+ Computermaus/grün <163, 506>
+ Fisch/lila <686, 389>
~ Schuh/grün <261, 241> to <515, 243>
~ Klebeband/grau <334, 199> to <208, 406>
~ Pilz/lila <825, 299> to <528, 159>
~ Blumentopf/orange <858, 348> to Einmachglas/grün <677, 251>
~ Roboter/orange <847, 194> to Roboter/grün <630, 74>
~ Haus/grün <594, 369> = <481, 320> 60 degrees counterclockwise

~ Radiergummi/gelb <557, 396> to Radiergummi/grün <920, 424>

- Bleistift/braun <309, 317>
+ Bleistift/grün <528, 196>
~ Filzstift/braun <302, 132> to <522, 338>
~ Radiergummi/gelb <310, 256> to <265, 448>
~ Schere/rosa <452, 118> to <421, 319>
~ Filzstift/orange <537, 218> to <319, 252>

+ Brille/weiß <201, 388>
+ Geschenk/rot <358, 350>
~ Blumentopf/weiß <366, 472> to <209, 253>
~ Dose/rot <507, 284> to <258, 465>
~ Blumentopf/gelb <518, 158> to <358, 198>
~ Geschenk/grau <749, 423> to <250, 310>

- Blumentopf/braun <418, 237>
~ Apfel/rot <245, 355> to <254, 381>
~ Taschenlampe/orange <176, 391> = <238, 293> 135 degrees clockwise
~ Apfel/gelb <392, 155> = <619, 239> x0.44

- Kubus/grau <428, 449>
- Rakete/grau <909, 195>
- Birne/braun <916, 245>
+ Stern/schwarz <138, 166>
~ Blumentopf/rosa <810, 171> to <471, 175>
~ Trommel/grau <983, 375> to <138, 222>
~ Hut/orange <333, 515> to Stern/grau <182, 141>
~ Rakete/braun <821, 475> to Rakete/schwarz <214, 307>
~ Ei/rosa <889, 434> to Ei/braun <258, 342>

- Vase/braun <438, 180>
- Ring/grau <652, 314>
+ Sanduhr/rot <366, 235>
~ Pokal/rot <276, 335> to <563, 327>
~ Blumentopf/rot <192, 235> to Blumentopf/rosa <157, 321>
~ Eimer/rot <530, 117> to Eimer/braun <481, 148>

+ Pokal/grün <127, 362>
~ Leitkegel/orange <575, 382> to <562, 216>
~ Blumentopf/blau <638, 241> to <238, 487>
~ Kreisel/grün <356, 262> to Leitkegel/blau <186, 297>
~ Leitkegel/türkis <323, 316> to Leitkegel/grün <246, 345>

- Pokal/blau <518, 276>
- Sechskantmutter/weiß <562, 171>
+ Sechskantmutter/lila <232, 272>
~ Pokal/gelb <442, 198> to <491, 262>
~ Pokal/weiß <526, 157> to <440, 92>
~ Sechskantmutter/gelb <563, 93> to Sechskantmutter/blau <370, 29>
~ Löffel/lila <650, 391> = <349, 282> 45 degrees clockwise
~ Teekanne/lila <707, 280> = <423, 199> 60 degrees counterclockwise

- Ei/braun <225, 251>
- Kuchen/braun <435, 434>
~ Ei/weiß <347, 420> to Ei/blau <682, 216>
------------------------------------------------
- [PROBLEM REQUIREMENTS]
Retype each record in full, please.

- [RESULT OF THE TASK]
+ Computermaus/grün <163, 506>
+ Fisch/lila <686, 389>
~ Schuh/grün <261, 241> to <515, 243>
~ Klebeband/grau <334, 199> to <208, 406>
~ Pilz/lila <825, 299> to <528, 159>
~ Blumentopf/orange <858, 348> to Einmachglas/grün <677, 251>
~ Roboter/orange <847, 194> to Roboter/grün <630, 74>
~ Haus/grün <594, 369> = <481, 320> 60 degrees counterclockwise

~ Radiergummi/gelb <557, 396> to Radiergummi/grün <920, 424>

- Bleistift/braun <309, 317>
+ Bleistift/grün <528, 196>
~ Filzstift/braun <302, 132> to <522, 338>
~ Radiergummi/gelb <310, 256> to <265, 448>
~ Schere/rosa <452, 118> to <421, 319>
~ Filzstift/orange <537, 218> to <319, 252>

+ Brille/weiß <201, 388>
+ Geschenk/rot <358, 350>
~ Blumentopf/weiß <366, 472> to <209, 253>
~ Dose/rot <507, 284> to <258, 465>
~ Blumentopf/gelb <518, 158> to <358, 198>
~ Geschenk/grau <749, 423> to <250, 310>

- Blumentopf/braun <418, 237>
~ Apfel/rot <245, 355> to <254, 381>
~ Taschenlampe/orange <176, 391> = <238, 293> 135 degrees clockwise
~ Apfel/gelb <392, 155> = <619, 239> x0.44

- Kubus/grau <428, 449>
- Rakete/grau <909, 195>
- Birne/braun <916, 245>
+ Stern/schwarz <138, 166>
~ Blumentopf/rosa <810, 171> to <471, 175>
~ Trommel/grau <983, 375> to <138, 222>
~ Hut/orange <333, 515> to Stern/grau <182, 141>
~ Rakete/braun <821, 475> to Rakete/schwarz <214, 307>
~ Ei/rosa <889, 434> to Ei/braun <258, 342>

- Vase/braun <438, 180>
- Ring/grau <652, 314>
+ Sanduhr/rot <366, 235>
~ Pokal/rot <276, 335> to <563, 327>
~ Blumentopf/rot <192, 235> to Blumentopf/rosa <157, 321>
~ Eimer/rot <530, 117> to Eimer/braun <481, 148>

+ Pokal/grün <127, 362>
~ Leitkegel/orange <575, 382> to <562, 216>
~ Blumentopf/blau <638, 241> to <238, 487>
~ Kreisel/grün <356, 262> to Leitkegel/blau <186, 297>
~ Leitkegel/türkis <323, 316> to Leitkegel/grün <246, 345>

- Pokal/blau <518, 276>
- Sechskantmutter/weiß <562, 171>
+ Sechskantmutter/lila <232, 272>
~ Pokal/gelb <442, 198> to <491, 262>
~ Pokal/weiß <526, 157> to <440, 92>
~ Sechskantmutter/gelb <563, 93> to Sechskantmutter/blau <370, 29>
~ Löffel/lila <650, 391> = <349, 282> 45 degrees clockwise
~ Teekanne/lila <707, 280> = <423, 199> 60 degrees counterclockwise

- Ei/braun <225, 251>
- Kuchen/braun <435, 434>
~ Ei/weiß <347, 420> to Ei/blau <682, 216>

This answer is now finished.